Where the string "plate" occurs in a line of the entries below, copy that line.
--- START ---
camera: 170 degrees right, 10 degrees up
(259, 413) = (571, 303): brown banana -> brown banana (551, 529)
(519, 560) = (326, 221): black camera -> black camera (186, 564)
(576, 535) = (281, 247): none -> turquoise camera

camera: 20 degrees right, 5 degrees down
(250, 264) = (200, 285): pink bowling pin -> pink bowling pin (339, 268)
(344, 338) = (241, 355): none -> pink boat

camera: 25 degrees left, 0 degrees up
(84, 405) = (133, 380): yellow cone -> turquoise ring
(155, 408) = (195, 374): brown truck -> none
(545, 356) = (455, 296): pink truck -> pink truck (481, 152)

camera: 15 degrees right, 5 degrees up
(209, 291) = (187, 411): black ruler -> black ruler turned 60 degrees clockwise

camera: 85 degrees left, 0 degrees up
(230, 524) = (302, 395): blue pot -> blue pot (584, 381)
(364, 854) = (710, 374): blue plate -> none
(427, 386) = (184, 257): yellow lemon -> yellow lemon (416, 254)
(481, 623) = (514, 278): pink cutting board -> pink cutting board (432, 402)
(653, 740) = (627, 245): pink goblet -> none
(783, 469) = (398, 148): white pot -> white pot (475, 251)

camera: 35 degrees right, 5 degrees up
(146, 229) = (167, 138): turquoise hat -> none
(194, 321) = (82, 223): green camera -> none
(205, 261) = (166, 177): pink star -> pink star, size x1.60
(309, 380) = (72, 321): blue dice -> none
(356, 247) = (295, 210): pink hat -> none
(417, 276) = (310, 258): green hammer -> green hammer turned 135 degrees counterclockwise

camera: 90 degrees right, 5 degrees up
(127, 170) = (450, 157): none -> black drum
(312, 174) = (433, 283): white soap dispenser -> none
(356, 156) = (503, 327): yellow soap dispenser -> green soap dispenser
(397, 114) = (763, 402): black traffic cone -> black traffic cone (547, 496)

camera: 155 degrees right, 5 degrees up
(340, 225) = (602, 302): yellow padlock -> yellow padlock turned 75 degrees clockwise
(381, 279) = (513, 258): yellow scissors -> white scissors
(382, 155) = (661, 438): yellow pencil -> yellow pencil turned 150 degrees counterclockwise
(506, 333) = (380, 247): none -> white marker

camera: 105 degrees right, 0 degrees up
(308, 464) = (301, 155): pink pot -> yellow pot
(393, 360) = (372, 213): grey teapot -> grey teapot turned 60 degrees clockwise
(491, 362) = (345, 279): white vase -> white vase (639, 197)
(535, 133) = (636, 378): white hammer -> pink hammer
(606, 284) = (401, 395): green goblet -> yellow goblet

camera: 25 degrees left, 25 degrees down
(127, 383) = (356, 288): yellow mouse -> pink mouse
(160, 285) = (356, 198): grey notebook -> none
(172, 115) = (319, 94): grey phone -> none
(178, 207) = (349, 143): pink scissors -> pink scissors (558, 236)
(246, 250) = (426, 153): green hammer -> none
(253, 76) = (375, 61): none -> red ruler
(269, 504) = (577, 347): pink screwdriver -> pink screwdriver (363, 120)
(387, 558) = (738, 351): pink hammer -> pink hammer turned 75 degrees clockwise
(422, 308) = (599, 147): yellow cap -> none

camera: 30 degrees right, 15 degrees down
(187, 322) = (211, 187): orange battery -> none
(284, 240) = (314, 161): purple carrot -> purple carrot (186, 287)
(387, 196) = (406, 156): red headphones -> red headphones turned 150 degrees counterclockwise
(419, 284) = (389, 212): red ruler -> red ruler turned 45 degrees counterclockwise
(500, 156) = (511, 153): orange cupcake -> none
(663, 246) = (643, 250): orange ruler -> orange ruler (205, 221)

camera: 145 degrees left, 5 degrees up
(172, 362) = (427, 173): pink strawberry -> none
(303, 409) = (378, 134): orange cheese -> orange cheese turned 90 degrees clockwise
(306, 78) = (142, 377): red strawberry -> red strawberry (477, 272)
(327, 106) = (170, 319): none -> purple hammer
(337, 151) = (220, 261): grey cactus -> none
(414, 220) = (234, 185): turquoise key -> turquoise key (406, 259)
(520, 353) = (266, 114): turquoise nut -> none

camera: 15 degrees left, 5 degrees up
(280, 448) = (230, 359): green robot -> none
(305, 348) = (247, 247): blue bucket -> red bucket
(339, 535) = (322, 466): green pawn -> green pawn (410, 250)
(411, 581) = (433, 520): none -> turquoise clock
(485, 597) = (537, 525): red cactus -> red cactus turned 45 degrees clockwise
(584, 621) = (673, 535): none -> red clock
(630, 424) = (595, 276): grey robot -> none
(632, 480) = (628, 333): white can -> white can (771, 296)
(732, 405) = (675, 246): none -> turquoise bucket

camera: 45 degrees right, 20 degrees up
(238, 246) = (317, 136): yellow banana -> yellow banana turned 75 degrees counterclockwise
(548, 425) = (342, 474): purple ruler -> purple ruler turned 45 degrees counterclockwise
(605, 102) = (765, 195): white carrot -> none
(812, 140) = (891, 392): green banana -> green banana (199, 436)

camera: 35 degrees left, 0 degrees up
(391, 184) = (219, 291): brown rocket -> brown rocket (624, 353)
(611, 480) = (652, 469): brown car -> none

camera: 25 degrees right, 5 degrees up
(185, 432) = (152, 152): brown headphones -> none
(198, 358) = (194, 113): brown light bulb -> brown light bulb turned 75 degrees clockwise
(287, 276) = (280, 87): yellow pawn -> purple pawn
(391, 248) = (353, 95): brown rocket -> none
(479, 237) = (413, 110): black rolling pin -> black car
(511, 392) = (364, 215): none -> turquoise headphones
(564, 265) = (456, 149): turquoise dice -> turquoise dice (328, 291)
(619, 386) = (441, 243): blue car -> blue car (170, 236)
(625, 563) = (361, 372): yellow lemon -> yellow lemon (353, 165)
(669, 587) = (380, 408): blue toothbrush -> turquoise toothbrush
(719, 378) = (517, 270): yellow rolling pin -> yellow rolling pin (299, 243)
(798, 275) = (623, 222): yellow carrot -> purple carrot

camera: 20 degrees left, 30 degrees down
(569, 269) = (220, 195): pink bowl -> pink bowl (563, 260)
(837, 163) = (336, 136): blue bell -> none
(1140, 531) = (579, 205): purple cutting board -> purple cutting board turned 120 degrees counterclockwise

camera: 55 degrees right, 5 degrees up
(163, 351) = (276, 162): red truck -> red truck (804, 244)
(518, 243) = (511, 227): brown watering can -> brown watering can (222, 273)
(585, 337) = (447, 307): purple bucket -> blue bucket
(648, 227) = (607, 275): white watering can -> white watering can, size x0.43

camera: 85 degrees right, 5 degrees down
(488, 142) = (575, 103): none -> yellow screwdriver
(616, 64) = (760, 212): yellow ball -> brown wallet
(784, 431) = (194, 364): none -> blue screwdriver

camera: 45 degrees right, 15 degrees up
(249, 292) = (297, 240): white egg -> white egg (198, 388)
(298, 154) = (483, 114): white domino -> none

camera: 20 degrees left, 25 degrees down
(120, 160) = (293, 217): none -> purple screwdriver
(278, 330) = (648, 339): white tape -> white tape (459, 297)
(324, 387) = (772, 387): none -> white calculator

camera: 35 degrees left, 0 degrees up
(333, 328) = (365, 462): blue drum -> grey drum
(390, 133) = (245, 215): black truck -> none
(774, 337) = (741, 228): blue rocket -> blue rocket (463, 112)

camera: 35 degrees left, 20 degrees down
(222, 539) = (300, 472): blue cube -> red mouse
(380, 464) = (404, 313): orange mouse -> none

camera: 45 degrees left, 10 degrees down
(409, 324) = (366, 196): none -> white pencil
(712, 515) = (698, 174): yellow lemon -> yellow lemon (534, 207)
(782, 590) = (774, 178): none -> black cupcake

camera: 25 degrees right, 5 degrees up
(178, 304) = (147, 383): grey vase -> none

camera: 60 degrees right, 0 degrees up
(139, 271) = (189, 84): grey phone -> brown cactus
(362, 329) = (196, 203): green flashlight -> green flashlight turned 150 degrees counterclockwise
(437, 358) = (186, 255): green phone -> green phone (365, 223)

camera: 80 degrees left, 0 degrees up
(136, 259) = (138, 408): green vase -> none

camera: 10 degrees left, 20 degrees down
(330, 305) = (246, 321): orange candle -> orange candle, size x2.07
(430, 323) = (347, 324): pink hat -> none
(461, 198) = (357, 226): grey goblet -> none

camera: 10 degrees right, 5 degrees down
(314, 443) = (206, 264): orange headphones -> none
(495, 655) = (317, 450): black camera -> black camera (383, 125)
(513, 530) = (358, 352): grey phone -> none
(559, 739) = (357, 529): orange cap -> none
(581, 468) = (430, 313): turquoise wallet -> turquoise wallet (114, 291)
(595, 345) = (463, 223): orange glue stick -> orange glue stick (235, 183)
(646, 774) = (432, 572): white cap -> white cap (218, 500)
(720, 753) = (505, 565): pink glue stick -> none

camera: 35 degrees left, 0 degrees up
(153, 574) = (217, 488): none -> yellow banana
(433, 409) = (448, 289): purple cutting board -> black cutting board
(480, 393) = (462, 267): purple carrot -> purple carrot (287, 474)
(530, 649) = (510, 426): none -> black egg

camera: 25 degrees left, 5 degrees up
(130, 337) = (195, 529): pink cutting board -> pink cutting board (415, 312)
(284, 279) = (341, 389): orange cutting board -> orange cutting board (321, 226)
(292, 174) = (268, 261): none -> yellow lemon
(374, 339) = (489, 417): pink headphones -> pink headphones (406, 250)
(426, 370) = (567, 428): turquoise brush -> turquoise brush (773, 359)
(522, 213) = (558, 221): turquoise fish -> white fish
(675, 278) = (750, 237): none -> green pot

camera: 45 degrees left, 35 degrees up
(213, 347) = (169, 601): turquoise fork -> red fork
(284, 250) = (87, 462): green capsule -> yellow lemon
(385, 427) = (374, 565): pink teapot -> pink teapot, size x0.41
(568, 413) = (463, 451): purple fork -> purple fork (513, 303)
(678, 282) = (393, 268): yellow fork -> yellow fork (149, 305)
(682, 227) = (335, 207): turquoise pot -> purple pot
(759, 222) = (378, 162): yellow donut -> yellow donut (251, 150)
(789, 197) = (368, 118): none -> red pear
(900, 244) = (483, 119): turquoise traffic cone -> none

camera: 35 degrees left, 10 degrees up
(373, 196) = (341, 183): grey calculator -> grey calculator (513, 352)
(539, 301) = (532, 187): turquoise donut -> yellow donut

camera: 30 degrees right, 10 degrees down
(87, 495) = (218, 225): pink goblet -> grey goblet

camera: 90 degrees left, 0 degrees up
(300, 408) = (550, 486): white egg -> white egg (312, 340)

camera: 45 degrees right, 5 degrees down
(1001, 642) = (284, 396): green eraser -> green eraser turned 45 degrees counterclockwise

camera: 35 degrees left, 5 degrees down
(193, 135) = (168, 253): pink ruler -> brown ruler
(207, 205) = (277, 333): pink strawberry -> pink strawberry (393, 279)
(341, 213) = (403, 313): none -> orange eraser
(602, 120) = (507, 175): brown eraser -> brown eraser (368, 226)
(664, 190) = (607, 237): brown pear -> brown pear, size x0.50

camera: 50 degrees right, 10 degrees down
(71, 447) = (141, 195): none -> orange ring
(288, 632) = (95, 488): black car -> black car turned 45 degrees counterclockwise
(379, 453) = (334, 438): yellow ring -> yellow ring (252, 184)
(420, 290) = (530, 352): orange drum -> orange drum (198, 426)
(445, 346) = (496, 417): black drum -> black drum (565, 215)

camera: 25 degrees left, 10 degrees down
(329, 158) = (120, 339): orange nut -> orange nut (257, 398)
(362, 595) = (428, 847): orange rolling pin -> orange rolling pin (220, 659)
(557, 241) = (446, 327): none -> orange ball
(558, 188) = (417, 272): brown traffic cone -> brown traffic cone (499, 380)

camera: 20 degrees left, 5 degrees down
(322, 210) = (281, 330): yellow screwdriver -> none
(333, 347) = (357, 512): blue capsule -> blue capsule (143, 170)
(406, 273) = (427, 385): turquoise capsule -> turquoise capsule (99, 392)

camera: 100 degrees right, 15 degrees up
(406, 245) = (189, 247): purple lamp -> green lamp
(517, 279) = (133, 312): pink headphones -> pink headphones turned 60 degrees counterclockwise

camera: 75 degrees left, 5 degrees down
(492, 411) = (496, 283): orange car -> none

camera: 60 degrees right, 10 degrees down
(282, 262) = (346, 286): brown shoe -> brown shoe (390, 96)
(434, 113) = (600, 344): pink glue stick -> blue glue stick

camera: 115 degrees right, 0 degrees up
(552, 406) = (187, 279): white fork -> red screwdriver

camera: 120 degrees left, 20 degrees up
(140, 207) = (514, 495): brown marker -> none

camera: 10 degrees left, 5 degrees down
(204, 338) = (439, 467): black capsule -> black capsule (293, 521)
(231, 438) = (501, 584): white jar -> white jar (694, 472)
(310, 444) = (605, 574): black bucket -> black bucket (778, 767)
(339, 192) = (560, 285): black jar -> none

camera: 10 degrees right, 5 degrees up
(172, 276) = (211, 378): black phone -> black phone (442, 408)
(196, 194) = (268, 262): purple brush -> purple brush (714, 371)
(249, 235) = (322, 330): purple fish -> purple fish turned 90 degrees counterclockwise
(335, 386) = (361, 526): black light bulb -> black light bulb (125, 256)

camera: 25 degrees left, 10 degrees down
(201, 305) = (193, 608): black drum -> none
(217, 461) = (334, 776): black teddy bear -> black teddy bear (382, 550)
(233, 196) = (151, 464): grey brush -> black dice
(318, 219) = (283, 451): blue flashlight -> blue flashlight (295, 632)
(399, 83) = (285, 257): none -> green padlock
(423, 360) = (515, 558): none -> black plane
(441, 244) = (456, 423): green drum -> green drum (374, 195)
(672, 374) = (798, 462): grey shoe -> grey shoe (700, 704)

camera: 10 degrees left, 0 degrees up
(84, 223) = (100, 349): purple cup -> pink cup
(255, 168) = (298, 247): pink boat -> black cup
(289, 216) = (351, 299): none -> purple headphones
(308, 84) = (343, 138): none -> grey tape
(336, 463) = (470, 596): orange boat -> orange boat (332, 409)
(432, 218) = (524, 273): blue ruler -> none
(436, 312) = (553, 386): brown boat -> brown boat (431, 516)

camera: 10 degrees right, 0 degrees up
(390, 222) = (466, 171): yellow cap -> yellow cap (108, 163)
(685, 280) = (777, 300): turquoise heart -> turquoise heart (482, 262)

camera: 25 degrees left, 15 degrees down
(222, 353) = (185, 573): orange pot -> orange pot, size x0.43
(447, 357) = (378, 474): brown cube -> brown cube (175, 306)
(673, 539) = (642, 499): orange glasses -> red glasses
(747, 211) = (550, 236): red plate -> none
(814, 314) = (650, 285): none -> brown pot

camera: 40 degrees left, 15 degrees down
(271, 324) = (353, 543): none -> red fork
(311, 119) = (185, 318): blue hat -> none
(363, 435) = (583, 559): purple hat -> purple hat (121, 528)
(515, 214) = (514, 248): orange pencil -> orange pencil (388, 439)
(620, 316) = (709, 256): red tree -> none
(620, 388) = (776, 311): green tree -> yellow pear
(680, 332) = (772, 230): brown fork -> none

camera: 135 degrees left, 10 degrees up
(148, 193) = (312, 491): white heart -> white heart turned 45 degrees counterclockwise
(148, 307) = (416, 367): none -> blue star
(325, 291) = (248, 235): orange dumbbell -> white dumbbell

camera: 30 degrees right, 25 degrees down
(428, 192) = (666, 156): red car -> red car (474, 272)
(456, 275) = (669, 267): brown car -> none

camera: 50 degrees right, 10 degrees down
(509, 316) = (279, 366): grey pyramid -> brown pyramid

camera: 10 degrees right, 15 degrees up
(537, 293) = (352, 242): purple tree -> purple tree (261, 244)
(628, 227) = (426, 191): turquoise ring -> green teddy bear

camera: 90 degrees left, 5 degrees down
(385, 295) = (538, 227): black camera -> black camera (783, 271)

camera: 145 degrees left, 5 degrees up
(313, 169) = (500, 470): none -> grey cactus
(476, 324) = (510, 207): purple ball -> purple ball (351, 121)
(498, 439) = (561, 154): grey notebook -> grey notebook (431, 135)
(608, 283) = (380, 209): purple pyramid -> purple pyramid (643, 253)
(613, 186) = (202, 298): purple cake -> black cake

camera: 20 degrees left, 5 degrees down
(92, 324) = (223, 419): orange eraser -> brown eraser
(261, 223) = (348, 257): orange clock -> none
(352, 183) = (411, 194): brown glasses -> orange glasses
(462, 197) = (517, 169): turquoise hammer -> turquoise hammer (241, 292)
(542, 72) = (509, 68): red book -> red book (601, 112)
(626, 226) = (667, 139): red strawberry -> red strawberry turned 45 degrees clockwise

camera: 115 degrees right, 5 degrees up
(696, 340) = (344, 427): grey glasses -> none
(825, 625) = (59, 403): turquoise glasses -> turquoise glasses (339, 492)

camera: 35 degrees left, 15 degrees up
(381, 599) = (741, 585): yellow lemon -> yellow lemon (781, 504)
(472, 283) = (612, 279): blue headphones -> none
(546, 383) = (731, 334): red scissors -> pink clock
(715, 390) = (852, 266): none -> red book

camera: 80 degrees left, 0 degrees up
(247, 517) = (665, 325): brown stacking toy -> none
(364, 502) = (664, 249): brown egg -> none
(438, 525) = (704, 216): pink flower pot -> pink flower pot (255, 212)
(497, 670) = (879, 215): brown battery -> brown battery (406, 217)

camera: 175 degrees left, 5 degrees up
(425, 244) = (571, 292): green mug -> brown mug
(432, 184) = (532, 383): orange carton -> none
--- END ---
◆ Reply:
(364, 854) = (710, 374): blue plate -> none
(747, 211) = (550, 236): red plate -> none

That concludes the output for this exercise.